- Entries shown -
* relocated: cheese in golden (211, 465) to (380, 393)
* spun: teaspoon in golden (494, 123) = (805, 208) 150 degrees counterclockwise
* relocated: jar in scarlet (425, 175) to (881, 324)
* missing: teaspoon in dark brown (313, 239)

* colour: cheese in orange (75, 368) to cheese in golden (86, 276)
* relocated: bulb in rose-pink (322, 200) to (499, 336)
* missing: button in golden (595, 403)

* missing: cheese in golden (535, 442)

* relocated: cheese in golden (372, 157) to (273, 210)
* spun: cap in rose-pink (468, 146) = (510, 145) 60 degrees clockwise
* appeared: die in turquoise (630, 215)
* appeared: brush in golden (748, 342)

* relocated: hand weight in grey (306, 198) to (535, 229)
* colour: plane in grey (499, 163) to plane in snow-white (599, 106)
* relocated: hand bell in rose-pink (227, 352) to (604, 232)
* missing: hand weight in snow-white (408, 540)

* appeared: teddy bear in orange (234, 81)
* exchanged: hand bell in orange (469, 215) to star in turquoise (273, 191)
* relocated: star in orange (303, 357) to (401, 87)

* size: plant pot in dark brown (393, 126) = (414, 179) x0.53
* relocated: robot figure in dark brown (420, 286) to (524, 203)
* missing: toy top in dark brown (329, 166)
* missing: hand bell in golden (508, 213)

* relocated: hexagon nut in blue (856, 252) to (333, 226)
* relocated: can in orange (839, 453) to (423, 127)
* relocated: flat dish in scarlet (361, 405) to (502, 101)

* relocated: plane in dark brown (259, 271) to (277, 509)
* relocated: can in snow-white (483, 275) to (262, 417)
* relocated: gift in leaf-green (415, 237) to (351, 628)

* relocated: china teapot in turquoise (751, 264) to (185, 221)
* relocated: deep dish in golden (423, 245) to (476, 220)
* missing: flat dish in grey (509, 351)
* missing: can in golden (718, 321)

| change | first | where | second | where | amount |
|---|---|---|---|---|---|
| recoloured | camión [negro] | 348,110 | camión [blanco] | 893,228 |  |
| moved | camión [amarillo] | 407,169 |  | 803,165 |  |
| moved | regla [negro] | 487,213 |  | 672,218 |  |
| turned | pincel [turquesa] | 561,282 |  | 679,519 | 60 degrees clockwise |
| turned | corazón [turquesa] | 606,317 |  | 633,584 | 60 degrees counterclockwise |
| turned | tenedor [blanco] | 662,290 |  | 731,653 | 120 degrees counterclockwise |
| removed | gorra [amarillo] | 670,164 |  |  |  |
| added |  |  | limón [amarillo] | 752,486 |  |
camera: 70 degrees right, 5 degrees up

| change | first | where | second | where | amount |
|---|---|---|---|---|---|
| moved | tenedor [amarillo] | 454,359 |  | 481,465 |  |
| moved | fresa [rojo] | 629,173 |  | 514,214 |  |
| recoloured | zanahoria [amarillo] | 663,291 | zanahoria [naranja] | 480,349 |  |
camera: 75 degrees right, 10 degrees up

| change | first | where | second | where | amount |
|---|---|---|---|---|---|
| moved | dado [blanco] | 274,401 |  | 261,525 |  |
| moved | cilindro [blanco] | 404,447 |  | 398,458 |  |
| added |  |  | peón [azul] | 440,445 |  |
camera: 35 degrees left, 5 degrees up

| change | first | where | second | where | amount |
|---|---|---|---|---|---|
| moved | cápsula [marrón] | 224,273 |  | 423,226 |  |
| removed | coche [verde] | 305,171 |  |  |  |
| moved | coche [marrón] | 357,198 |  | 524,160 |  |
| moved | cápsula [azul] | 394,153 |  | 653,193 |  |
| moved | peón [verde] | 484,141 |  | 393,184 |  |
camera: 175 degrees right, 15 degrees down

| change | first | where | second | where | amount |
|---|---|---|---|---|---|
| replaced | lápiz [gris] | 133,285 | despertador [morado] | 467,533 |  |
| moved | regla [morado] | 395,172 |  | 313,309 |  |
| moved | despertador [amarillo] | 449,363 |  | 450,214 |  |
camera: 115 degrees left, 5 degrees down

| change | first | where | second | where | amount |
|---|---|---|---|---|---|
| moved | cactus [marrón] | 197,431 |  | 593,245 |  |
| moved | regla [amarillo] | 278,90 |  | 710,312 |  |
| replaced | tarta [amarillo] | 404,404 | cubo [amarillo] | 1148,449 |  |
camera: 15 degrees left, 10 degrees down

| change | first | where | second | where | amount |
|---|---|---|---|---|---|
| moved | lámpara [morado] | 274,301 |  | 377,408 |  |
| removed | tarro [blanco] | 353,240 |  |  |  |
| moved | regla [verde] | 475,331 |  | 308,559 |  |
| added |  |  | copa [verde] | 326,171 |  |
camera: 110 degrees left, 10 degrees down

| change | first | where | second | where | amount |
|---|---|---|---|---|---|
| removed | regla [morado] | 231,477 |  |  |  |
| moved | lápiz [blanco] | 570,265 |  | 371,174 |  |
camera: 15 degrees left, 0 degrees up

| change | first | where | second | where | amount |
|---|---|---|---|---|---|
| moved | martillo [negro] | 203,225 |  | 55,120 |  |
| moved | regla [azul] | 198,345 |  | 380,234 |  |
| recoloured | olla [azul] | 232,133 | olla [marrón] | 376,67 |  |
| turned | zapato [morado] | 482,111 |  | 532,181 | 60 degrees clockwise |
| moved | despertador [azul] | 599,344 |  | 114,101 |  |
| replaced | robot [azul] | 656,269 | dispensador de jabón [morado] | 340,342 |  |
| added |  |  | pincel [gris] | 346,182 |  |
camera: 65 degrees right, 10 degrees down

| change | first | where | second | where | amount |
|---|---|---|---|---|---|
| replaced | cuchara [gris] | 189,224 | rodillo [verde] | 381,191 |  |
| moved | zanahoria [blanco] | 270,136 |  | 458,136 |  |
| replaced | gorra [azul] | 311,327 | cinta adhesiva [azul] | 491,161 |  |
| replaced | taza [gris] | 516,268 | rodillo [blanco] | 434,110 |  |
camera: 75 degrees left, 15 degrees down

- Problem details -
Each entry above should be restated exactly as supplied.

- Answer -
* relocated: cheese in golden (211, 465) to (380, 393)
* spun: teaspoon in golden (494, 123) = (805, 208) 150 degrees counterclockwise
* relocated: jar in scarlet (425, 175) to (881, 324)
* missing: teaspoon in dark brown (313, 239)

* colour: cheese in orange (75, 368) to cheese in golden (86, 276)
* relocated: bulb in rose-pink (322, 200) to (499, 336)
* missing: button in golden (595, 403)

* missing: cheese in golden (535, 442)

* relocated: cheese in golden (372, 157) to (273, 210)
* spun: cap in rose-pink (468, 146) = (510, 145) 60 degrees clockwise
* appeared: die in turquoise (630, 215)
* appeared: brush in golden (748, 342)

* relocated: hand weight in grey (306, 198) to (535, 229)
* colour: plane in grey (499, 163) to plane in snow-white (599, 106)
* relocated: hand bell in rose-pink (227, 352) to (604, 232)
* missing: hand weight in snow-white (408, 540)

* appeared: teddy bear in orange (234, 81)
* exchanged: hand bell in orange (469, 215) to star in turquoise (273, 191)
* relocated: star in orange (303, 357) to (401, 87)

* size: plant pot in dark brown (393, 126) = (414, 179) x0.53
* relocated: robot figure in dark brown (420, 286) to (524, 203)
* missing: toy top in dark brown (329, 166)
* missing: hand bell in golden (508, 213)

* relocated: hexagon nut in blue (856, 252) to (333, 226)
* relocated: can in orange (839, 453) to (423, 127)
* relocated: flat dish in scarlet (361, 405) to (502, 101)

* relocated: plane in dark brown (259, 271) to (277, 509)
* relocated: can in snow-white (483, 275) to (262, 417)
* relocated: gift in leaf-green (415, 237) to (351, 628)

* relocated: china teapot in turquoise (751, 264) to (185, 221)
* relocated: deep dish in golden (423, 245) to (476, 220)
* missing: flat dish in grey (509, 351)
* missing: can in golden (718, 321)

| change | first | where | second | where | amount |
|---|---|---|---|---|---|
| recoloured | camión [negro] | 348,110 | camión [blanco] | 893,228 |  |
| moved | camión [amarillo] | 407,169 |  | 803,165 |  |
| moved | regla [negro] | 487,213 |  | 672,218 |  |
| turned | pincel [turquesa] | 561,282 |  | 679,519 | 60 degrees clockwise |
| turned | corazón [turquesa] | 606,317 |  | 633,584 | 60 degrees counterclockwise |
| turned | tenedor [blanco] | 662,290 |  | 731,653 | 120 degrees counterclockwise |
| removed | gorra [amarillo] | 670,164 |  |  |  |
| added |  |  | limón [amarillo] | 752,486 |  |
camera: 70 degrees right, 5 degrees up

| change | first | where | second | where | amount |
|---|---|---|---|---|---|
| moved | tenedor [amarillo] | 454,359 |  | 481,465 |  |
| moved | fresa [rojo] | 629,173 |  | 514,214 |  |
| recoloured | zanahoria [amarillo] | 663,291 | zanahoria [naranja] | 480,349 |  |
camera: 75 degrees right, 10 degrees up

| change | first | where | second | where | amount |
|---|---|---|---|---|---|
| moved | dado [blanco] | 274,401 |  | 261,525 |  |
| moved | cilindro [blanco] | 404,447 |  | 398,458 |  |
| added |  |  | peón [azul] | 440,445 |  |
camera: 35 degrees left, 5 degrees up

| change | first | where | second | where | amount |
|---|---|---|---|---|---|
| moved | cápsula [marrón] | 224,273 |  | 423,226 |  |
| removed | coche [verde] | 305,171 |  |  |  |
| moved | coche [marrón] | 357,198 |  | 524,160 |  |
| moved | cápsula [azul] | 394,153 |  | 653,193 |  |
| moved | peón [verde] | 484,141 |  | 393,184 |  |
camera: 175 degrees right, 15 degrees down

| change | first | where | second | where | amount |
|---|---|---|---|---|---|
| replaced | lápiz [gris] | 133,285 | despertador [morado] | 467,533 |  |
| moved | regla [morado] | 395,172 |  | 313,309 |  |
| moved | despertador [amarillo] | 449,363 |  | 450,214 |  |
camera: 115 degrees left, 5 degrees down

| change | first | where | second | where | amount |
|---|---|---|---|---|---|
| moved | cactus [marrón] | 197,431 |  | 593,245 |  |
| moved | regla [amarillo] | 278,90 |  | 710,312 |  |
| replaced | tarta [amarillo] | 404,404 | cubo [amarillo] | 1148,449 |  |
camera: 15 degrees left, 10 degrees down

| change | first | where | second | where | amount |
|---|---|---|---|---|---|
| moved | lámpara [morado] | 274,301 |  | 377,408 |  |
| removed | tarro [blanco] | 353,240 |  |  |  |
| moved | regla [verde] | 475,331 |  | 308,559 |  |
| added |  |  | copa [verde] | 326,171 |  |
camera: 110 degrees left, 10 degrees down

| change | first | where | second | where | amount |
|---|---|---|---|---|---|
| removed | regla [morado] | 231,477 |  |  |  |
| moved | lápiz [blanco] | 570,265 |  | 371,174 |  |
camera: 15 degrees left, 0 degrees up

| change | first | where | second | where | amount |
|---|---|---|---|---|---|
| moved | martillo [negro] | 203,225 |  | 55,120 |  |
| moved | regla [azul] | 198,345 |  | 380,234 |  |
| recoloured | olla [azul] | 232,133 | olla [marrón] | 376,67 |  |
| turned | zapato [morado] | 482,111 |  | 532,181 | 60 degrees clockwise |
| moved | despertador [azul] | 599,344 |  | 114,101 |  |
| replaced | robot [azul] | 656,269 | dispensador de jabón [morado] | 340,342 |  |
| added |  |  | pincel [gris] | 346,182 |  |
camera: 65 degrees right, 10 degrees down

| change | first | where | second | where | amount |
|---|---|---|---|---|---|
| replaced | cuchara [gris] | 189,224 | rodillo [verde] | 381,191 |  |
| moved | zanahoria [blanco] | 270,136 |  | 458,136 |  |
| replaced | gorra [azul] | 311,327 | cinta adhesiva [azul] | 491,161 |  |
| replaced | taza [gris] | 516,268 | rodillo [blanco] | 434,110 |  |
camera: 75 degrees left, 15 degrees down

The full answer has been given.